WHAT IS BEING ASKED:
Repeat the following entries verbatim, apart from the pictures.
+++ INFORMATION +++
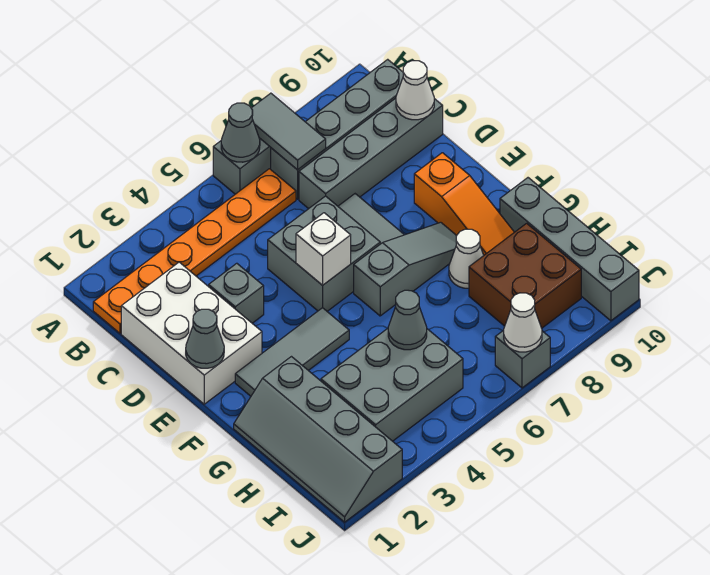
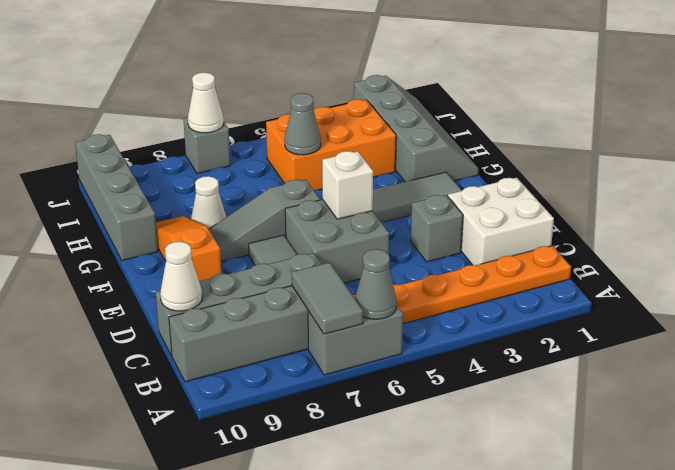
white brick C1:E2 level 1 -> white brick C1:D2 level 1
grey cone E1 level 2 -> none
grey brick H3:I5 level 1 -> orange brick H3:I5 level 1
brown brick H8:I9 level 1 -> none

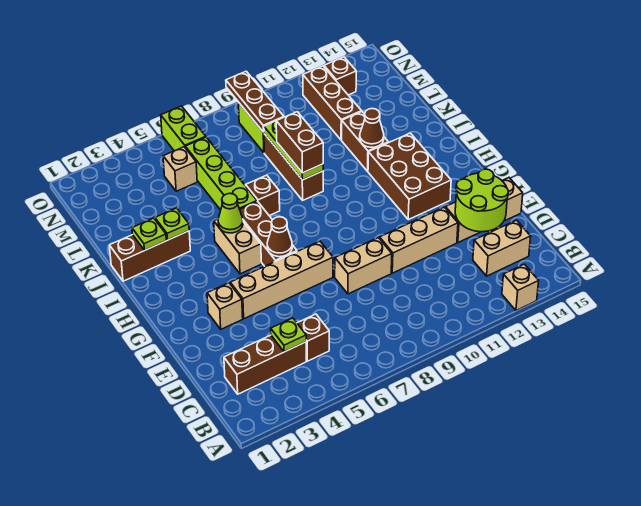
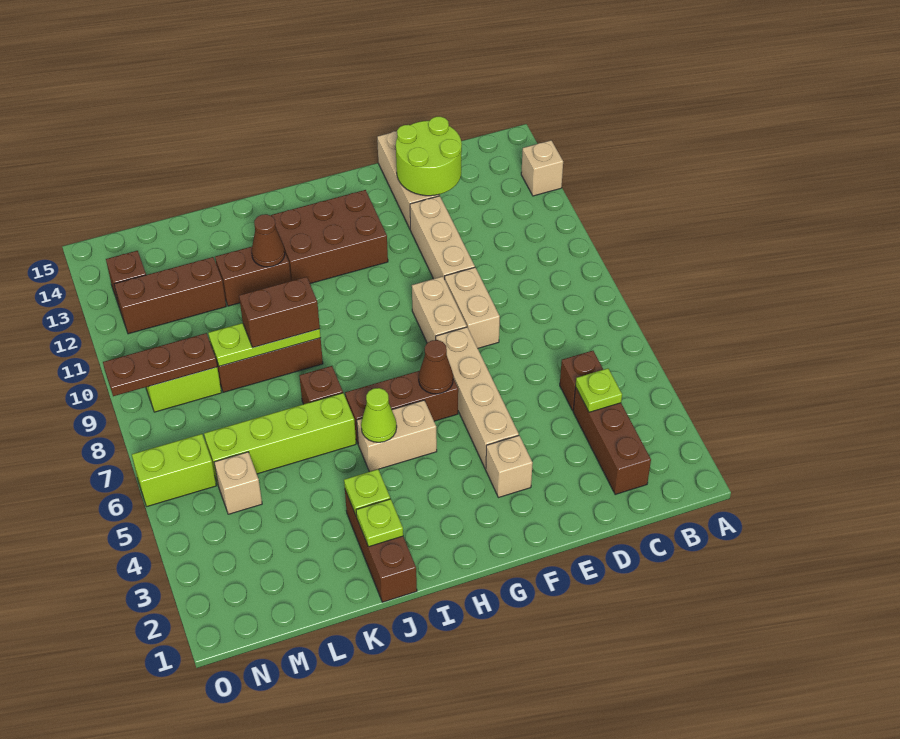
tan brick C13:C14 level 1 -> tan brick F8:F9 level 1

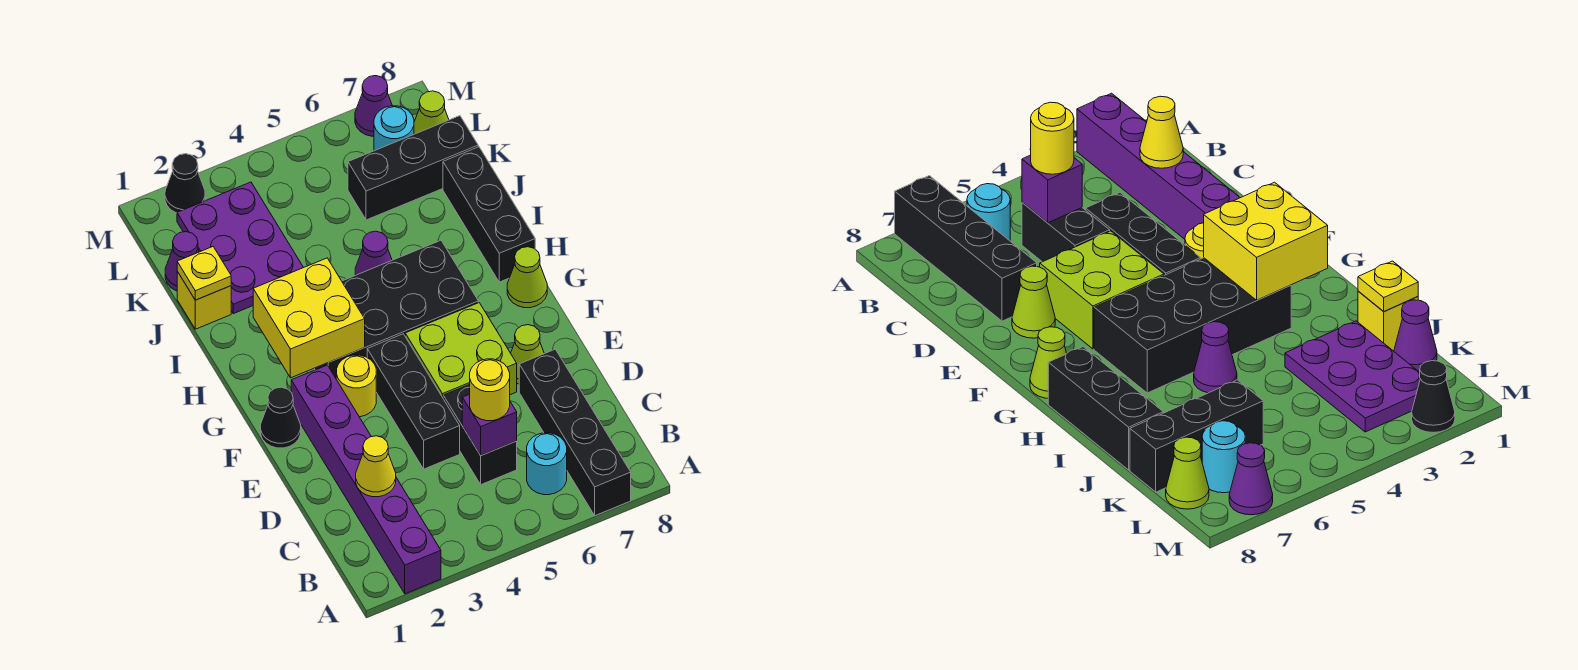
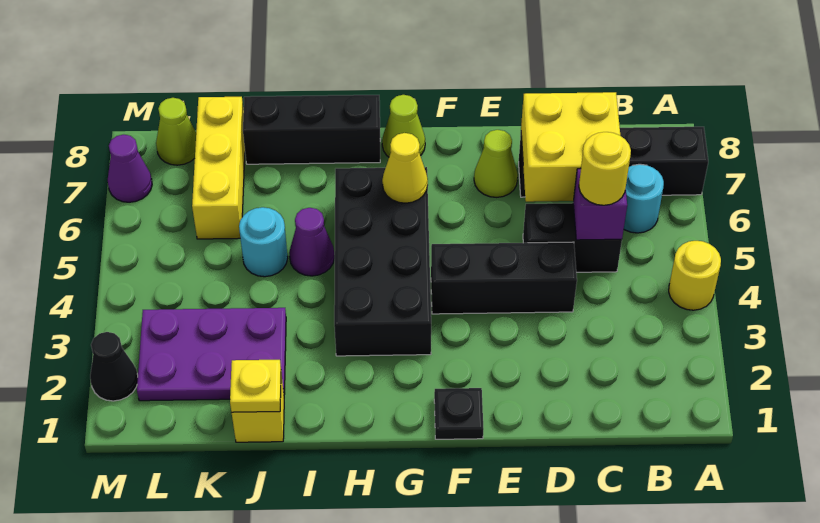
purple brick A2:F2 level 1 -> none
yellow cone C2 level 2 -> yellow cone G6 level 2
lime brick E5:F6 level 1 -> none
black cone F1 level 1 -> black plate F1 level 1
yellow round brick F3 level 1 -> yellow round brick A4 level 1
yellow brick G2:H3 level 2 -> yellow brick C6:D7 level 2
purple cone K1 level 1 -> none
black brick K6:K8 level 1 -> yellow brick K6:K8 level 1
cyan round brick L7 level 1 -> cyan round brick J5 level 1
+++
WRITTEN ANSWER:
white brick C1:E2 level 1 -> white brick C1:D2 level 1
grey cone E1 level 2 -> none
grey brick H3:I5 level 1 -> orange brick H3:I5 level 1
brown brick H8:I9 level 1 -> none

tan brick C13:C14 level 1 -> tan brick F8:F9 level 1

purple brick A2:F2 level 1 -> none
yellow cone C2 level 2 -> yellow cone G6 level 2
lime brick E5:F6 level 1 -> none
black cone F1 level 1 -> black plate F1 level 1
yellow round brick F3 level 1 -> yellow round brick A4 level 1
yellow brick G2:H3 level 2 -> yellow brick C6:D7 level 2
purple cone K1 level 1 -> none
black brick K6:K8 level 1 -> yellow brick K6:K8 level 1
cyan round brick L7 level 1 -> cyan round brick J5 level 1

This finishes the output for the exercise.